(EXERCISE AIM) Exact copy, no pictures: return all the data below as written.

(Colored object listings)
########
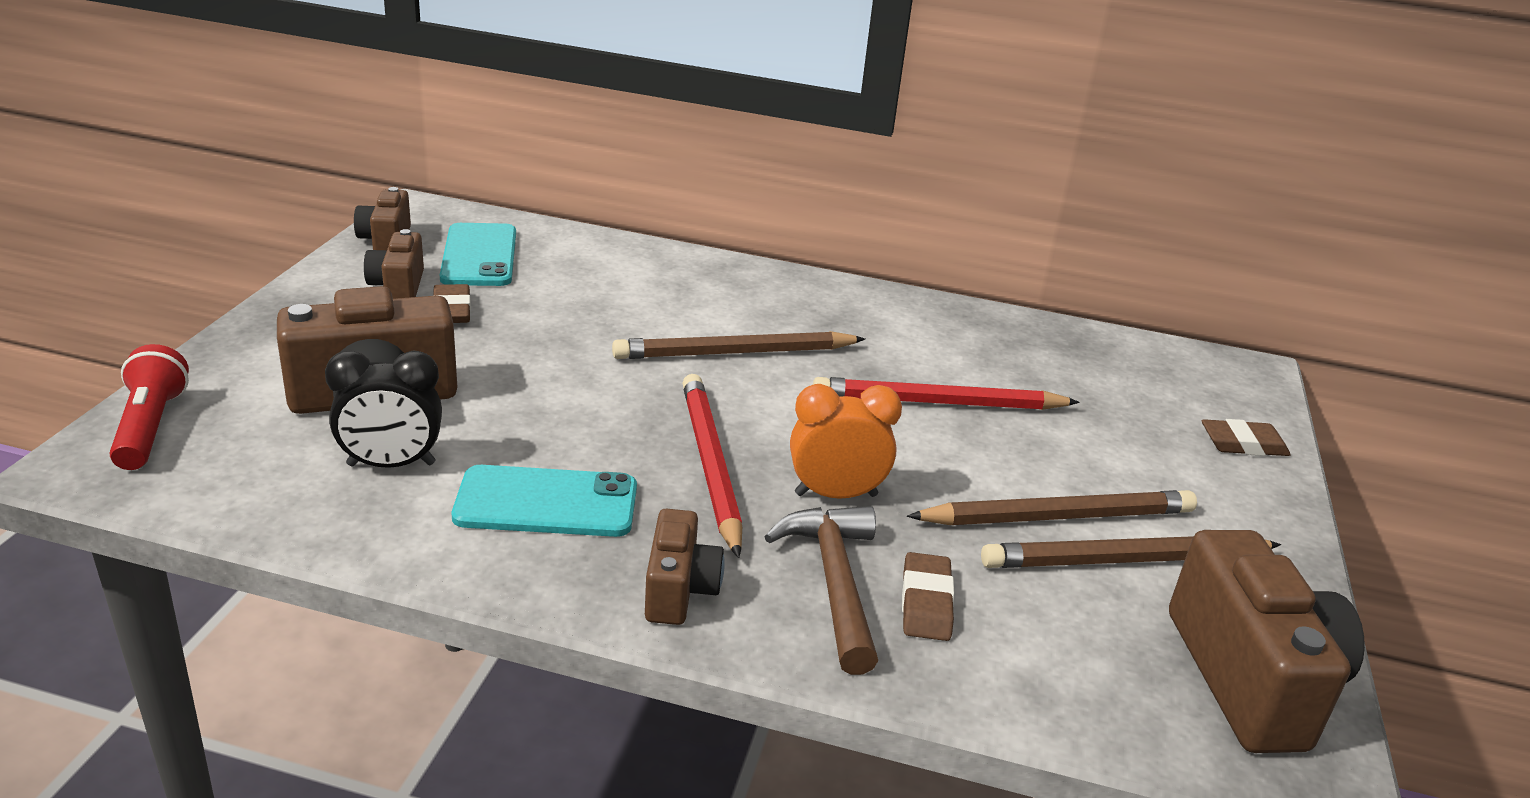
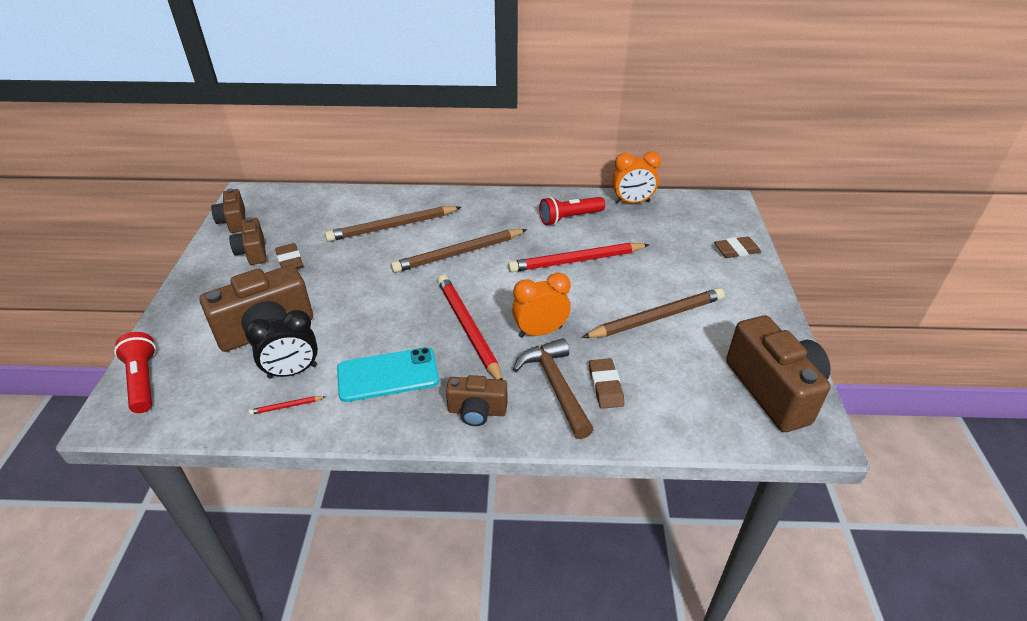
camera: 10 degrees left, 10 degrees up
(360, 512) = (286, 406): none -> red pencil
(479, 256) = (292, 220): turquoise phone -> none
(679, 590) = (477, 411): brown camera -> brown camera turned 105 degrees clockwise
(947, 339) = (569, 218): none -> red flashlight
(1069, 336) = (632, 202): none -> orange clock
(1124, 560) = (696, 335): brown pencil -> brown pencil (392, 227)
########
(FINAL ANSWER)
camera: 10 degrees left, 10 degrees up
(360, 512) = (286, 406): none -> red pencil
(479, 256) = (292, 220): turquoise phone -> none
(679, 590) = (477, 411): brown camera -> brown camera turned 105 degrees clockwise
(947, 339) = (569, 218): none -> red flashlight
(1069, 336) = (632, 202): none -> orange clock
(1124, 560) = (696, 335): brown pencil -> brown pencil (392, 227)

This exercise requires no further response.